::: SUPPLIED ENTRIES :::
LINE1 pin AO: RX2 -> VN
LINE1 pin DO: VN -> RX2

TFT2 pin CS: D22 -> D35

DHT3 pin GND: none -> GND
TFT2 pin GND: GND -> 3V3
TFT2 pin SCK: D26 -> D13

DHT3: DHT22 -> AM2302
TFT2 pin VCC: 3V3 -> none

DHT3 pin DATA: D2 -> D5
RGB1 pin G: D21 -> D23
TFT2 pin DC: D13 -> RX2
:::
::: SUPPLIED ENTRIES :::
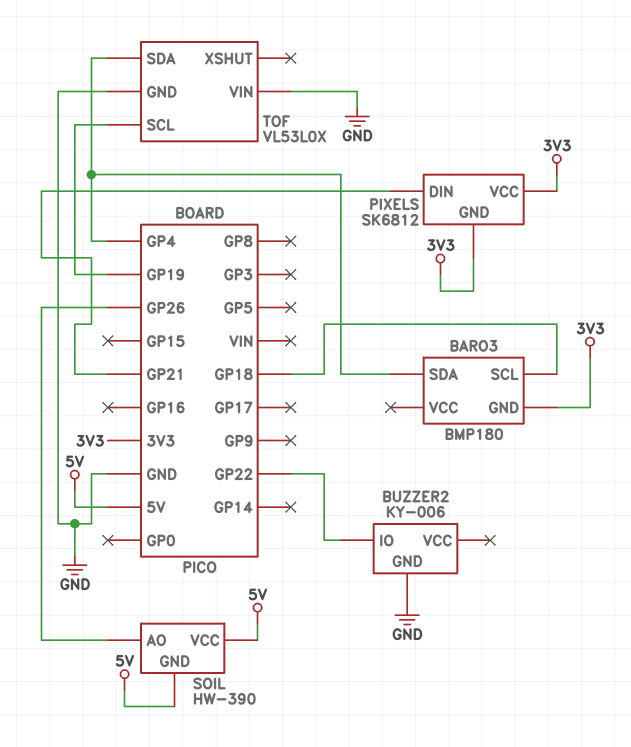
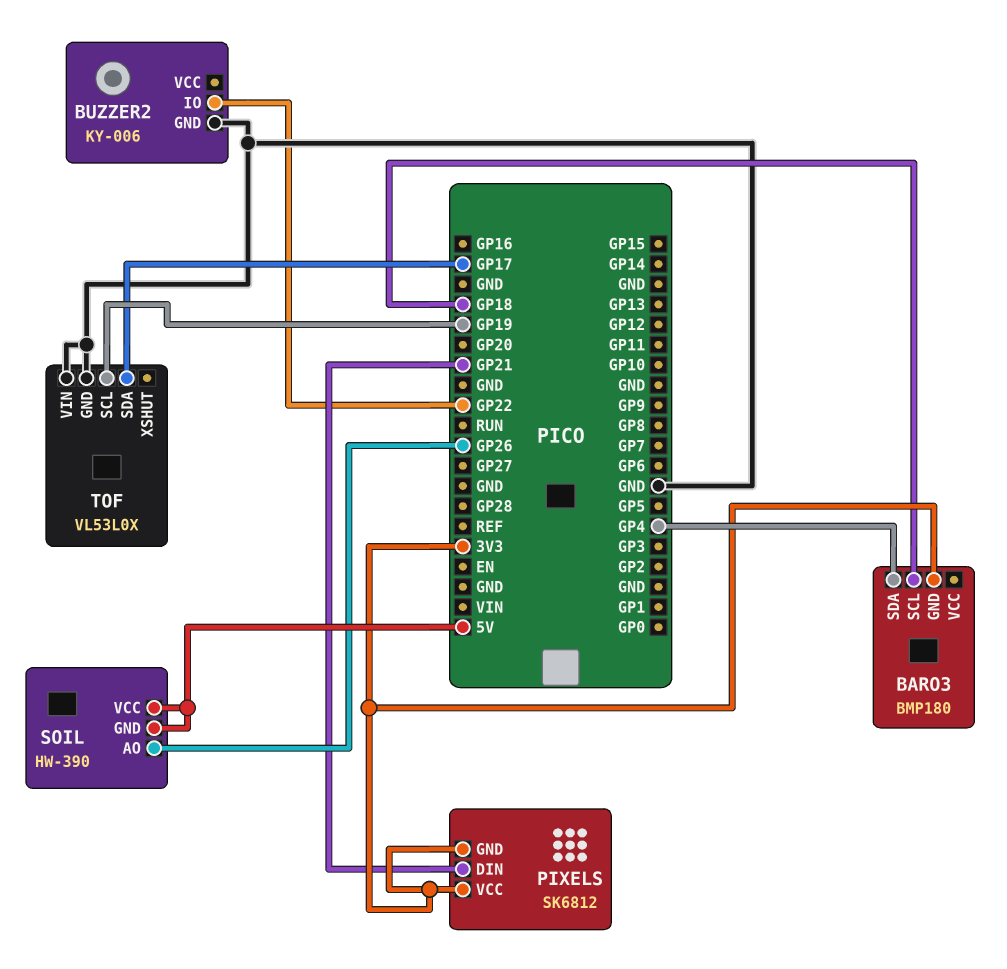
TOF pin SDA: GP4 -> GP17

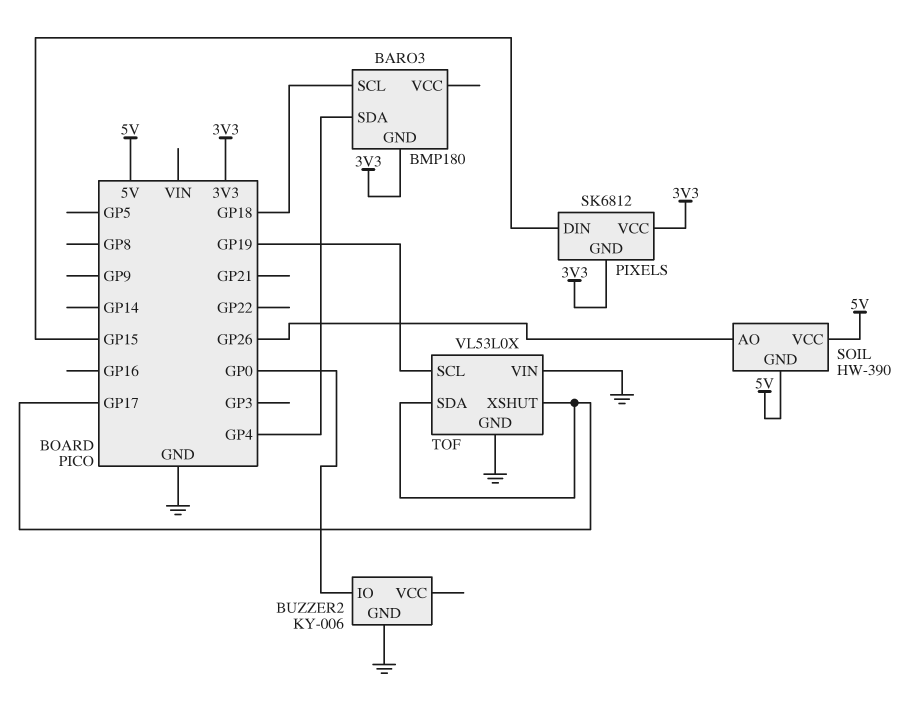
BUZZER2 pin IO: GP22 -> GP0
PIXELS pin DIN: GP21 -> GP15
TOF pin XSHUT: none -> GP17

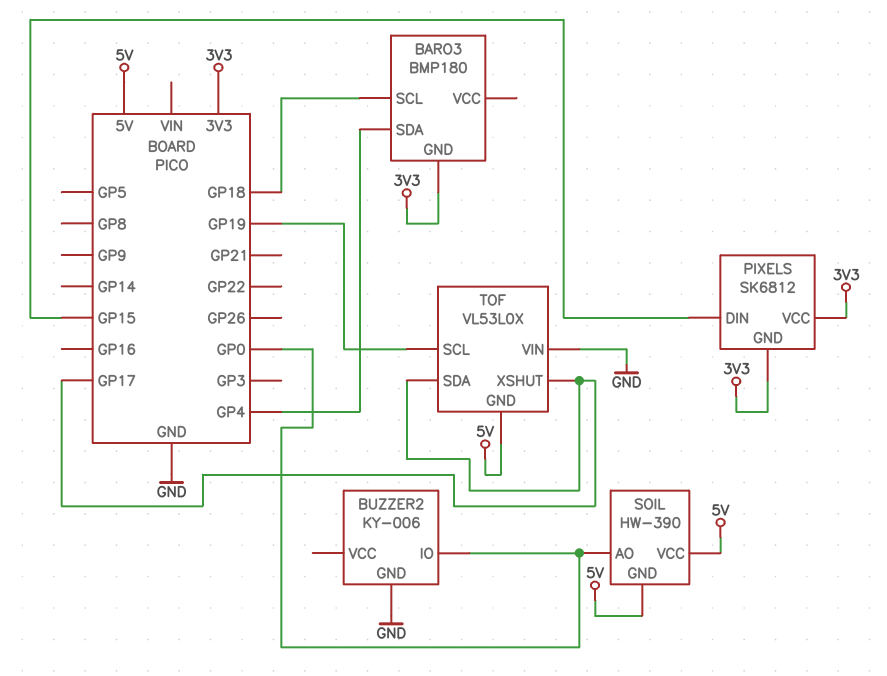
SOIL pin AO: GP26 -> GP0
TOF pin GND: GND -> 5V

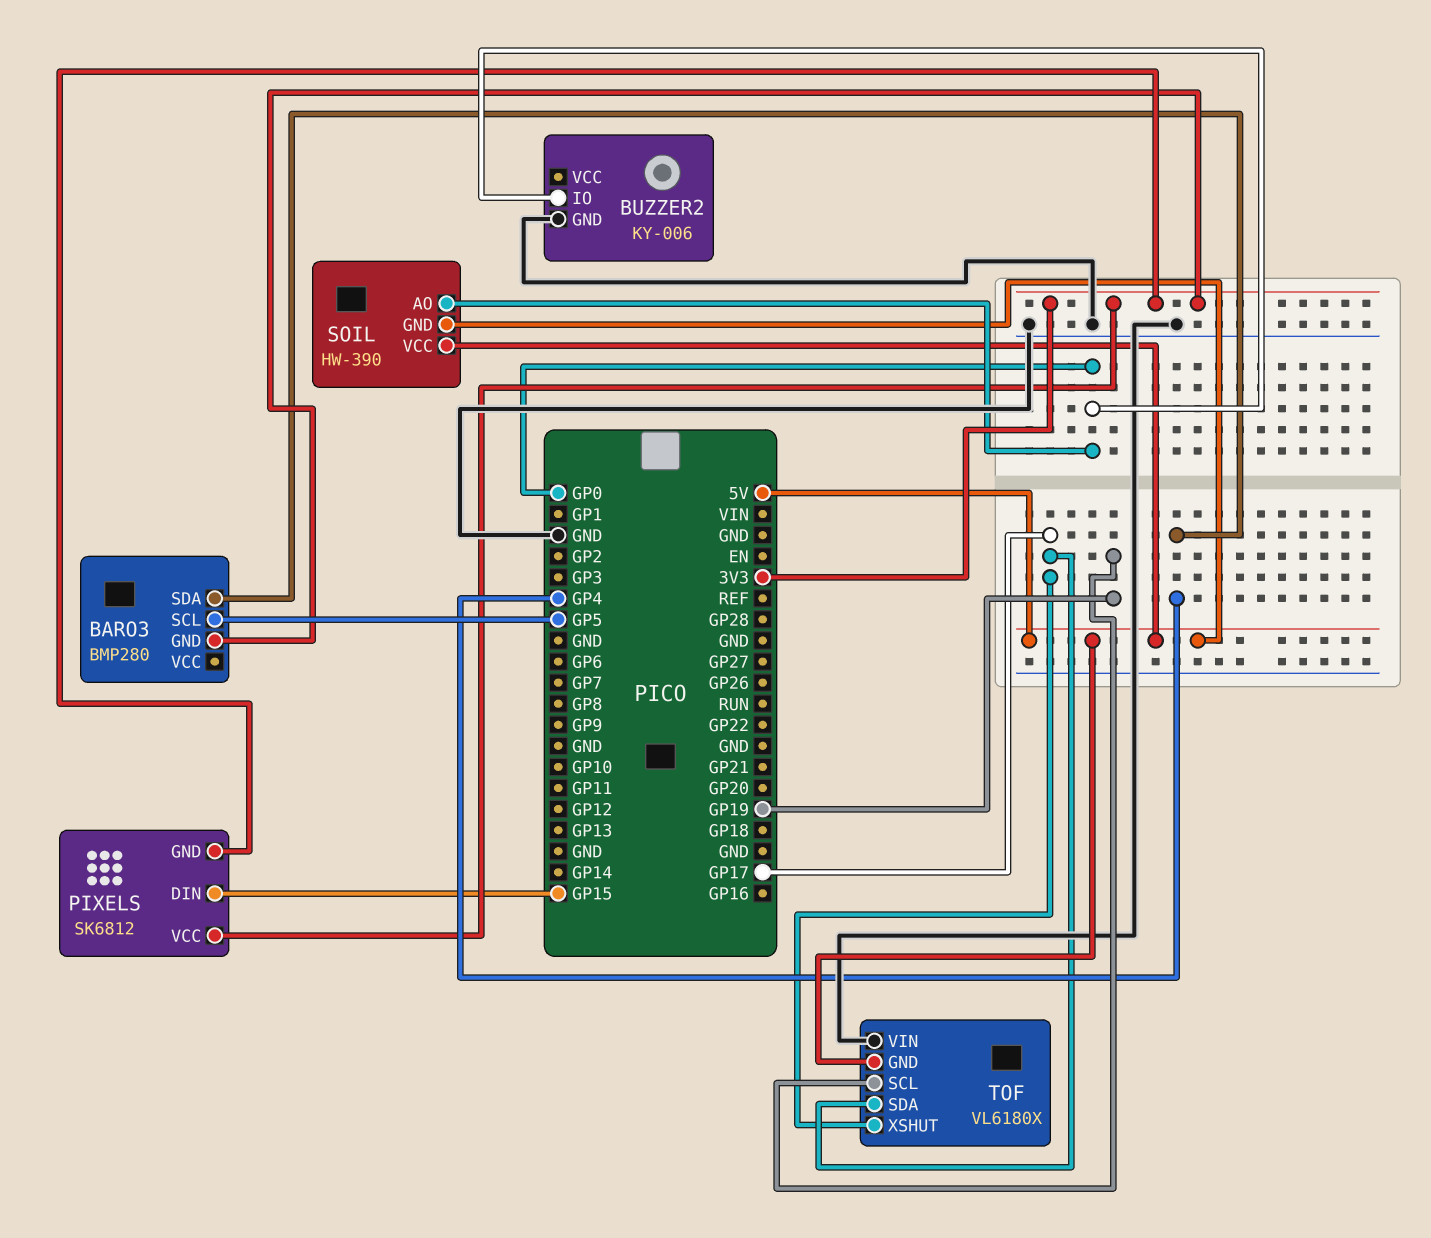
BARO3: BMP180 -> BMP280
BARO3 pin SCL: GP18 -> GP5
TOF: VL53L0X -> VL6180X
:::
::: SUPPLIED ENTRIES :::
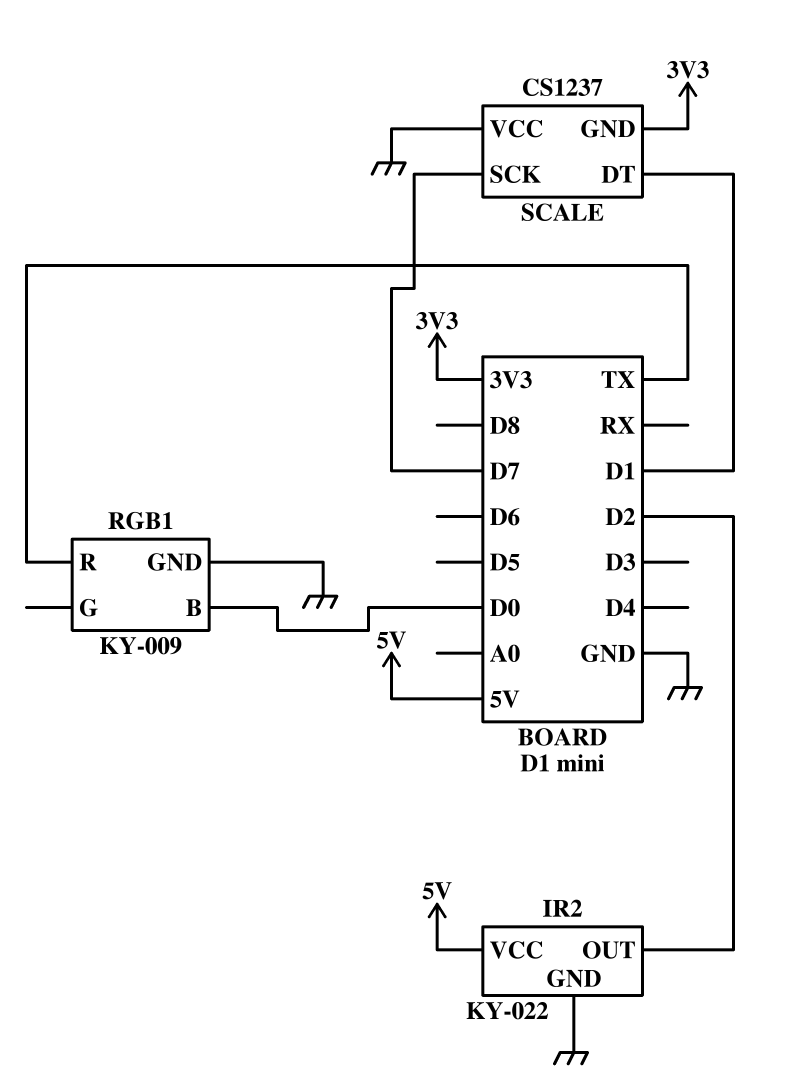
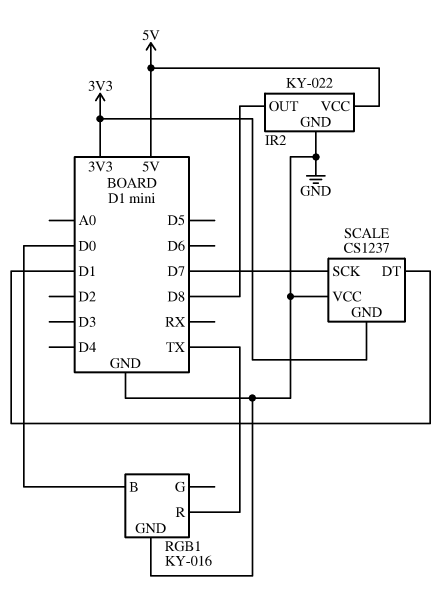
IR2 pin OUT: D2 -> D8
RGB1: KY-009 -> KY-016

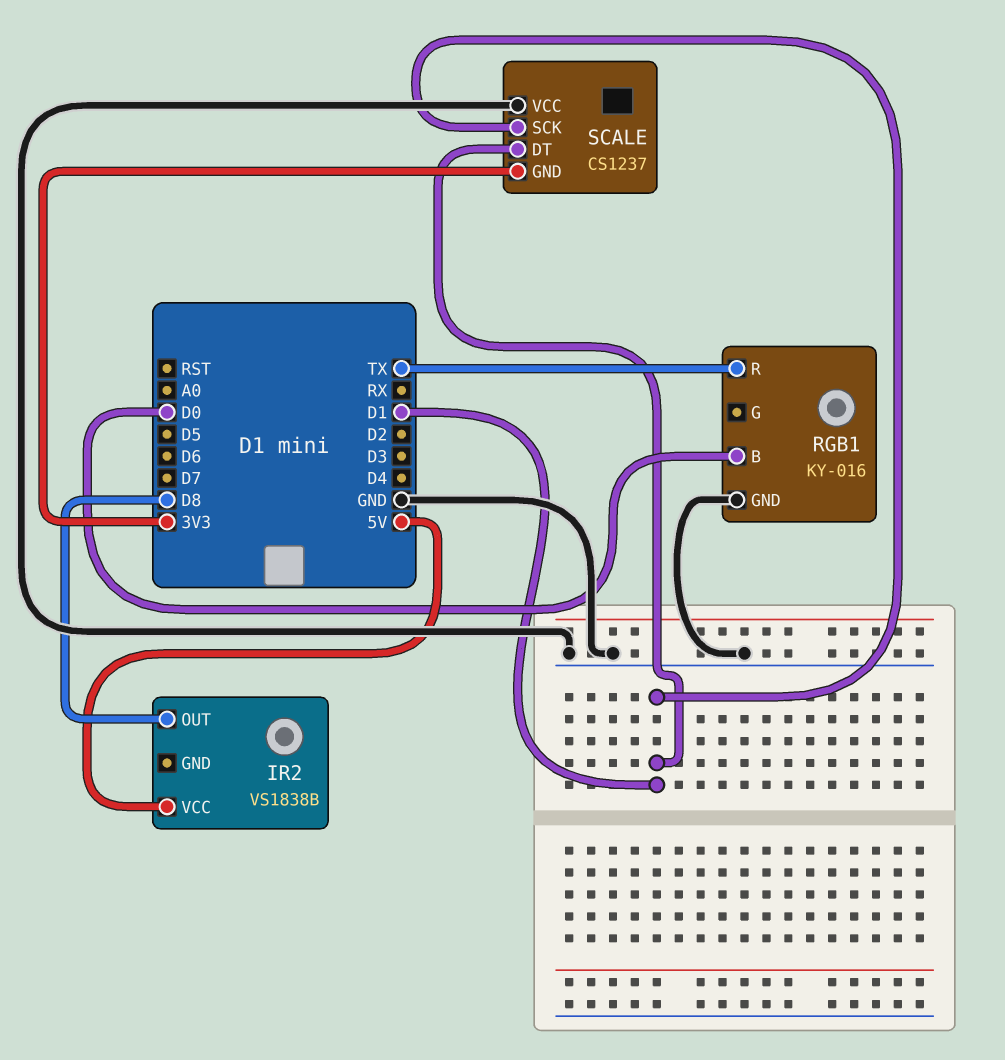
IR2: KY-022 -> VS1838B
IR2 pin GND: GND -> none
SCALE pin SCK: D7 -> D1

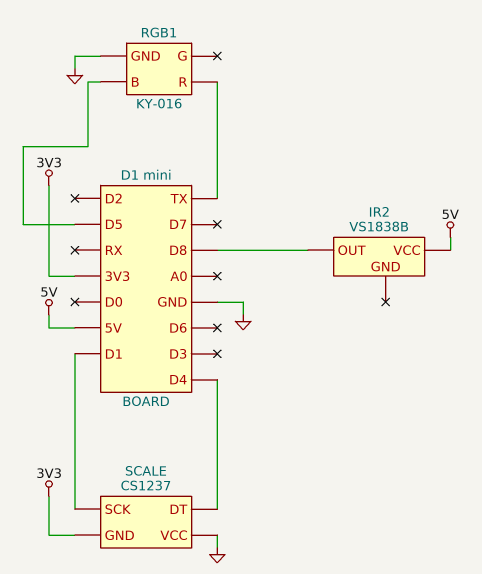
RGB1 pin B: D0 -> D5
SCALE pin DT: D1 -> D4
:::
*EXERCISE REQUIREMENTS*. Copy word for word only the lines above from the one with "PIXELS pin DIN: GP21 -> GP15" through the one with "TOF: VL53L0X -> VL6180X". Leave pictures out.

*FINAL ANSWER*.
PIXELS pin DIN: GP21 -> GP15
TOF pin XSHUT: none -> GP17

SOIL pin AO: GP26 -> GP0
TOF pin GND: GND -> 5V

BARO3: BMP180 -> BMP280
BARO3 pin SCL: GP18 -> GP5
TOF: VL53L0X -> VL6180X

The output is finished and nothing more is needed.